(Entries shown)
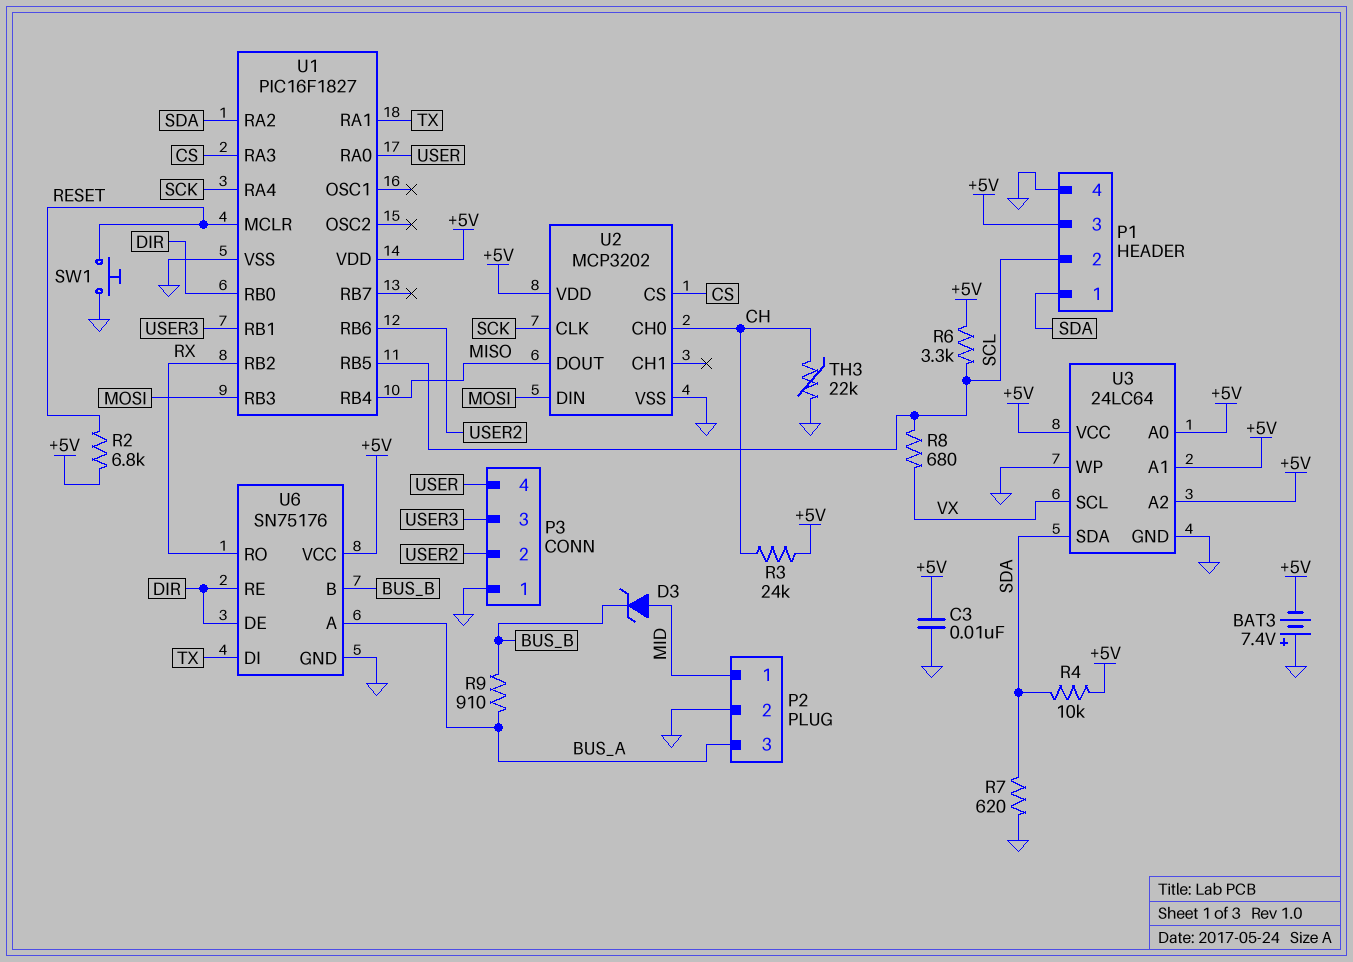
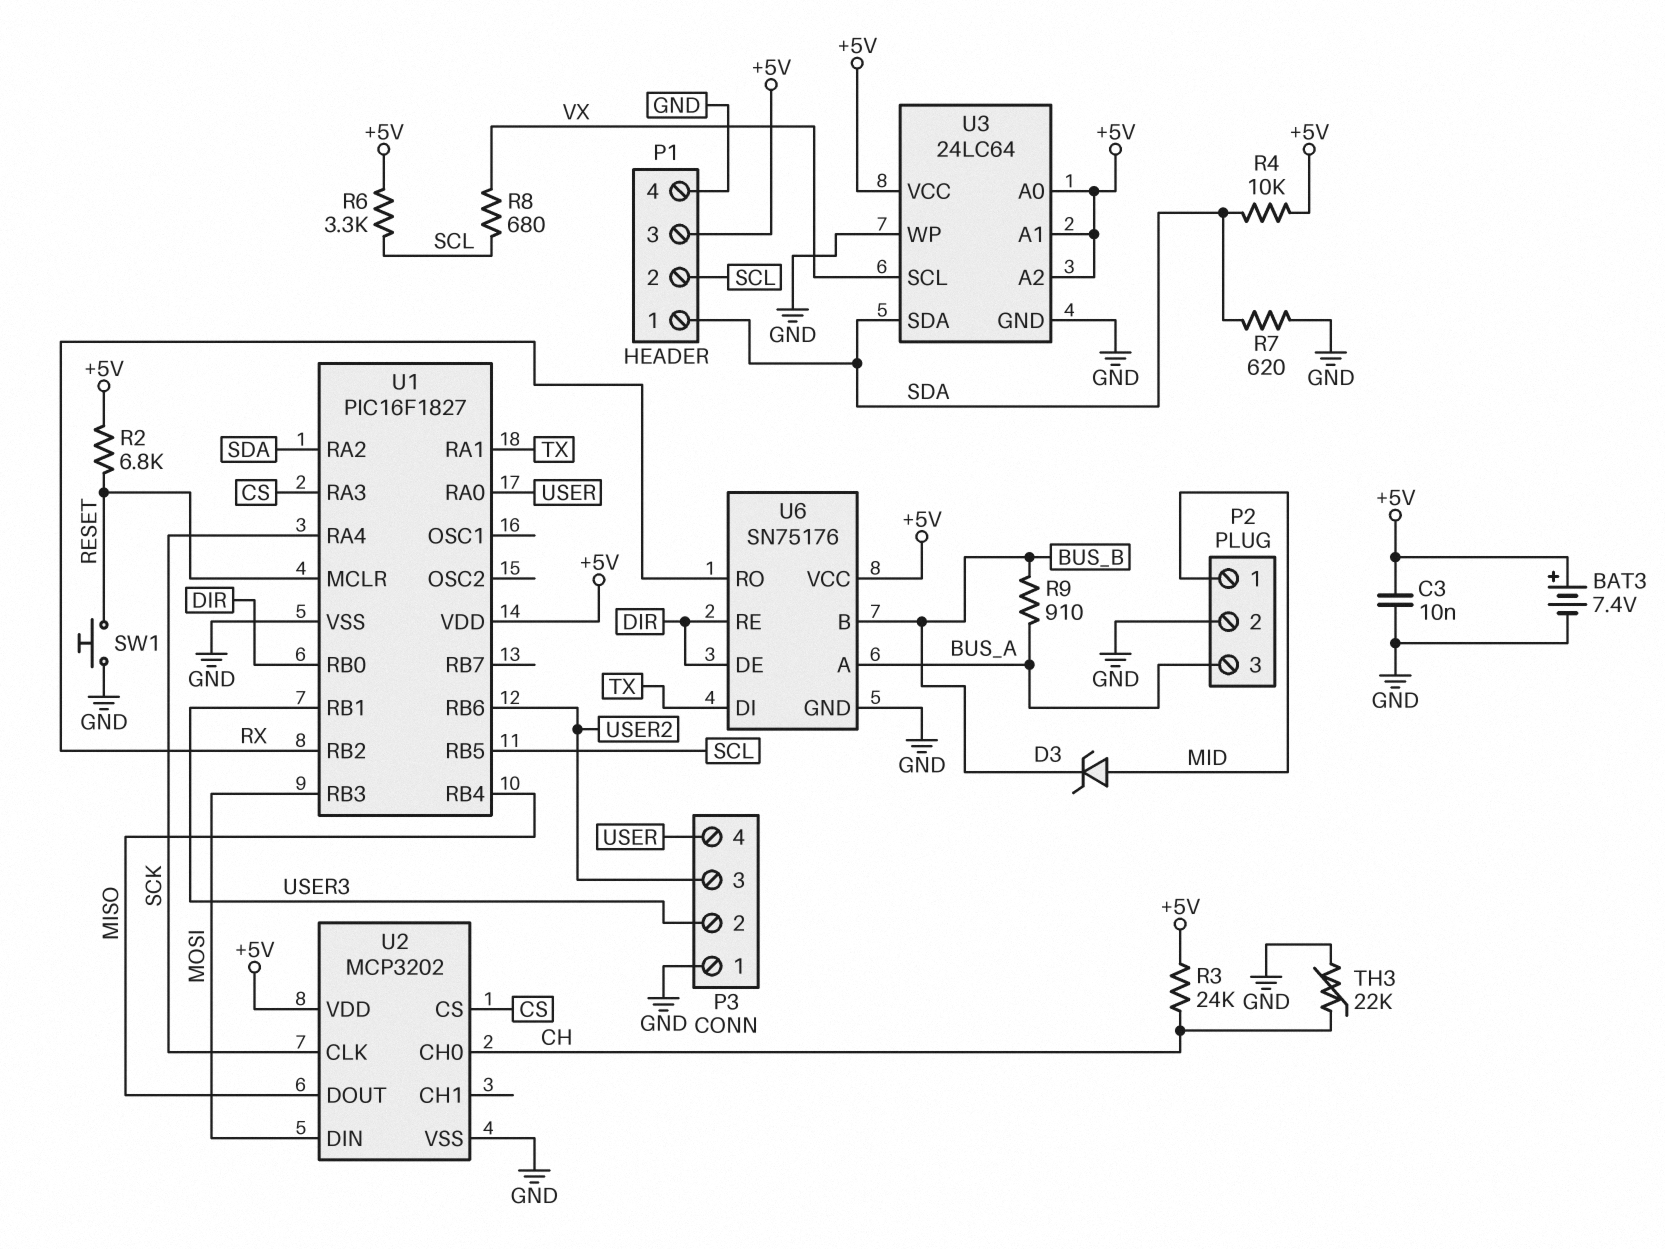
BAT3: 7.4V (plus GND, minus +5V) -> 7.4V (plus +5V, minus GND)
P3 pin 2: USER2 -> USER3
P3 pin 3: USER3 -> USER2

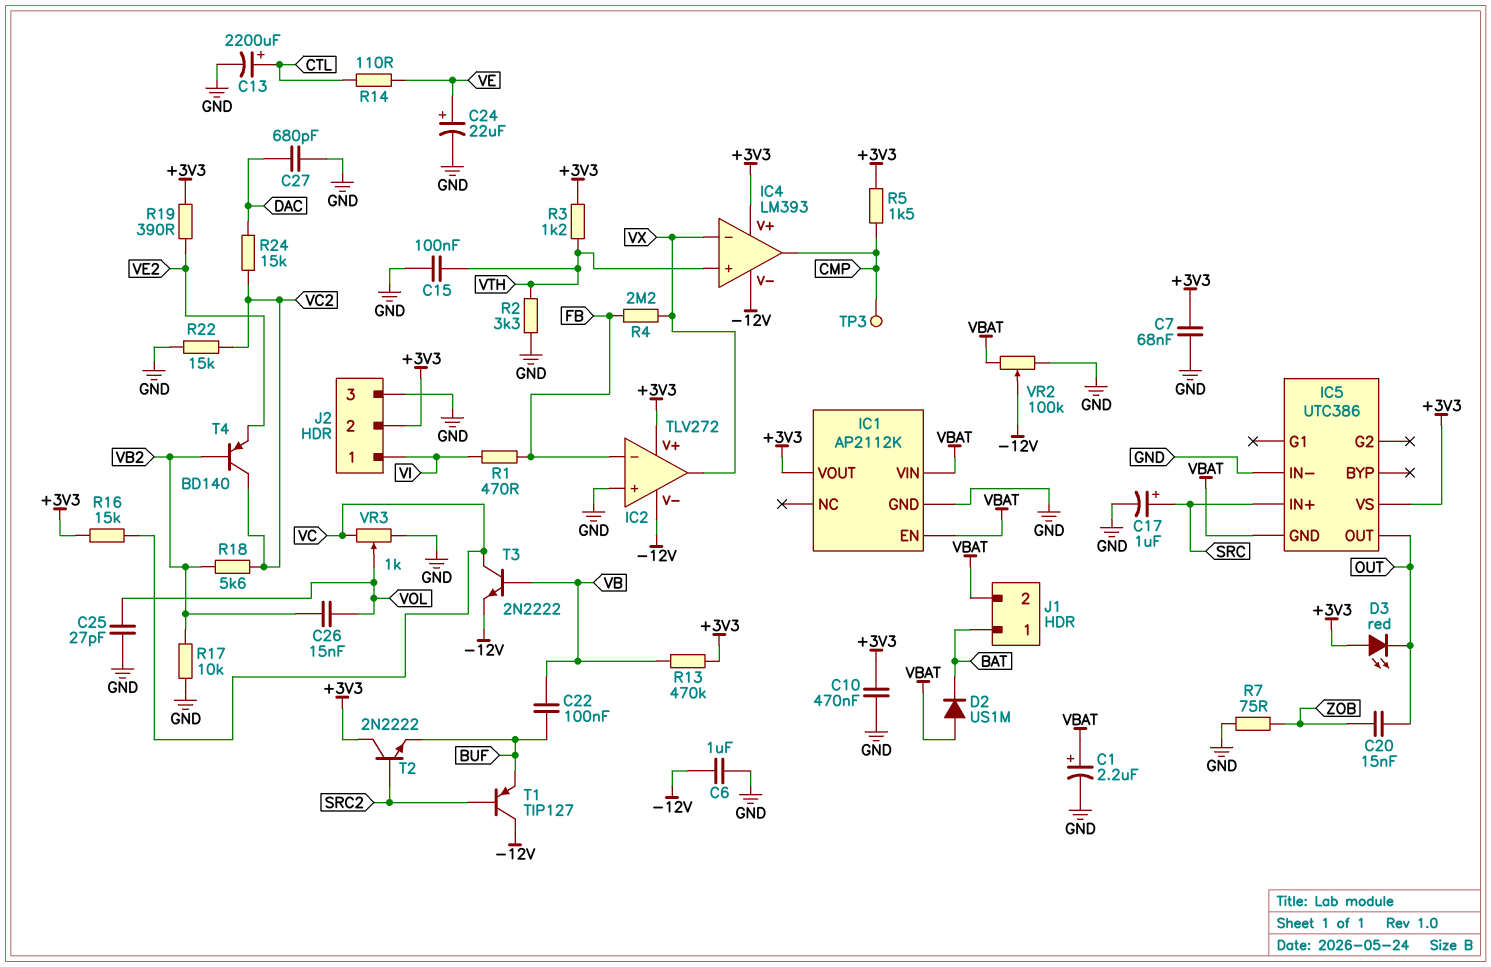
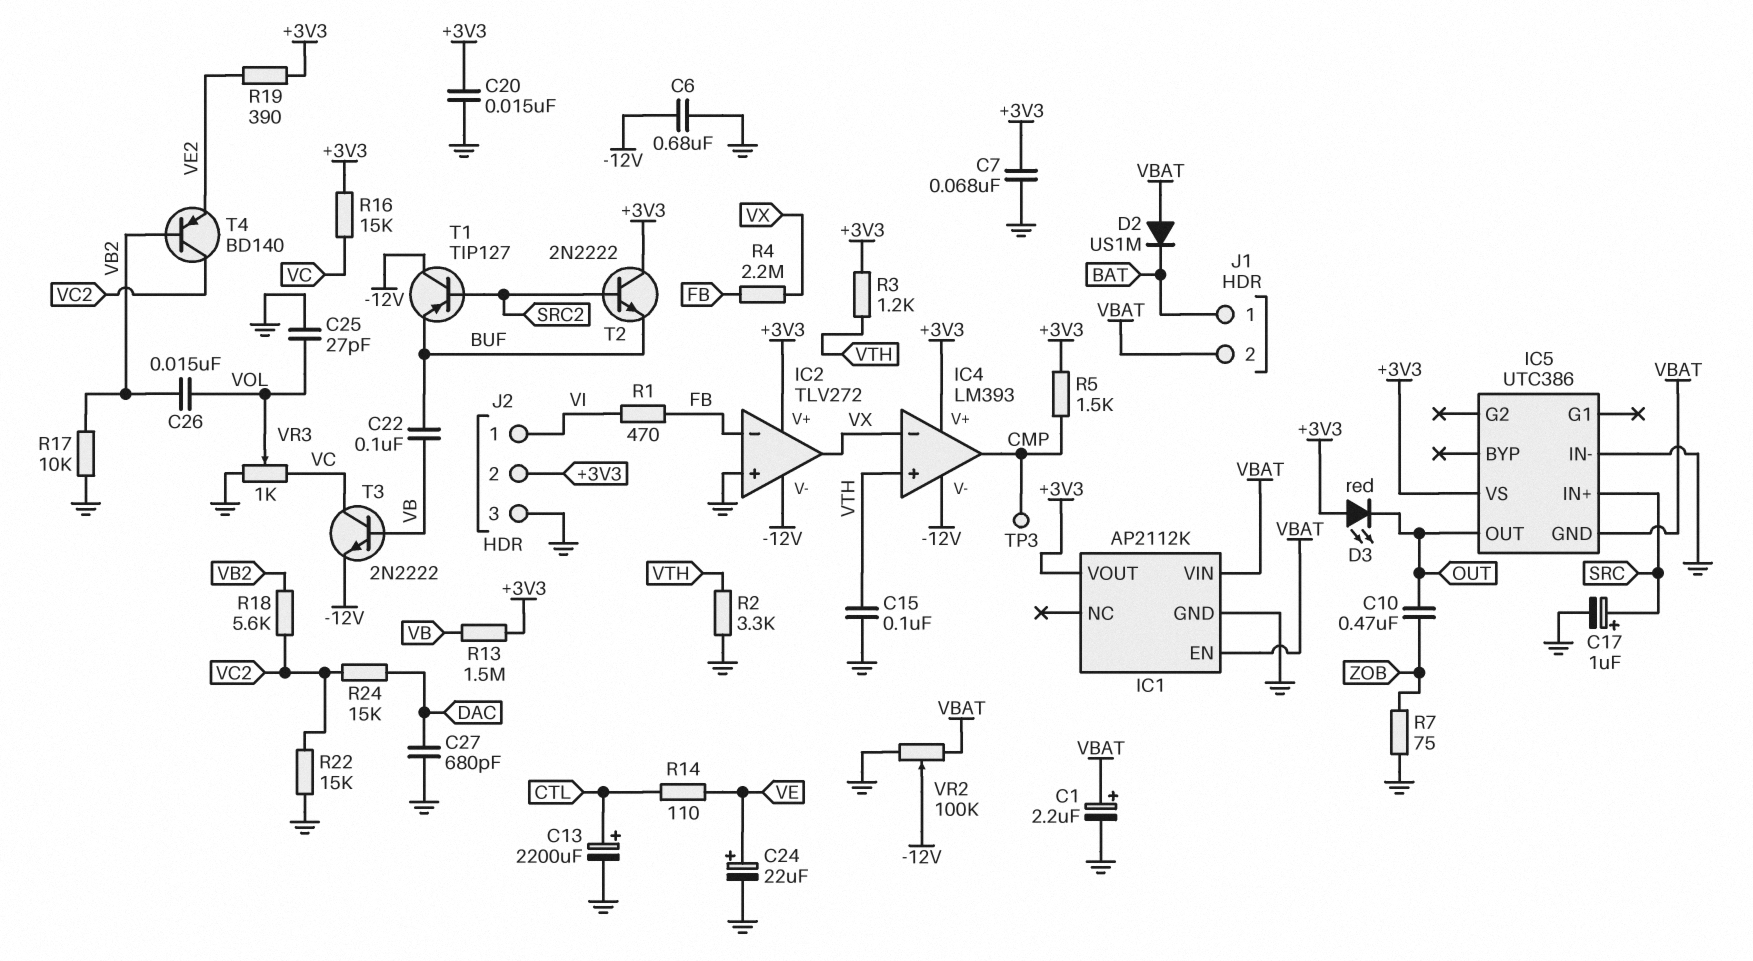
C6: 1uF (-12V, GND) -> 680nF (-12V, GND)
C10: 470nF (+3V3, GND) -> 470nF (OUT, ZOB)
C20: 15nF (OUT, ZOB) -> 15nF (+3V3, GND)
R13: 470k (+3V3, VB) -> 1.5M (+3V3, VB)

(Task instructions)
Each line from the top of the records through the one containing "C20: 15nF (OUT, ZOB) -> 15nF (+3V3, GND)" needs to be transcribed exactly, without pictures.

(Response area)
BAT3: 7.4V (plus GND, minus +5V) -> 7.4V (plus +5V, minus GND)
P3 pin 2: USER2 -> USER3
P3 pin 3: USER3 -> USER2

C6: 1uF (-12V, GND) -> 680nF (-12V, GND)
C10: 470nF (+3V3, GND) -> 470nF (OUT, ZOB)
C20: 15nF (OUT, ZOB) -> 15nF (+3V3, GND)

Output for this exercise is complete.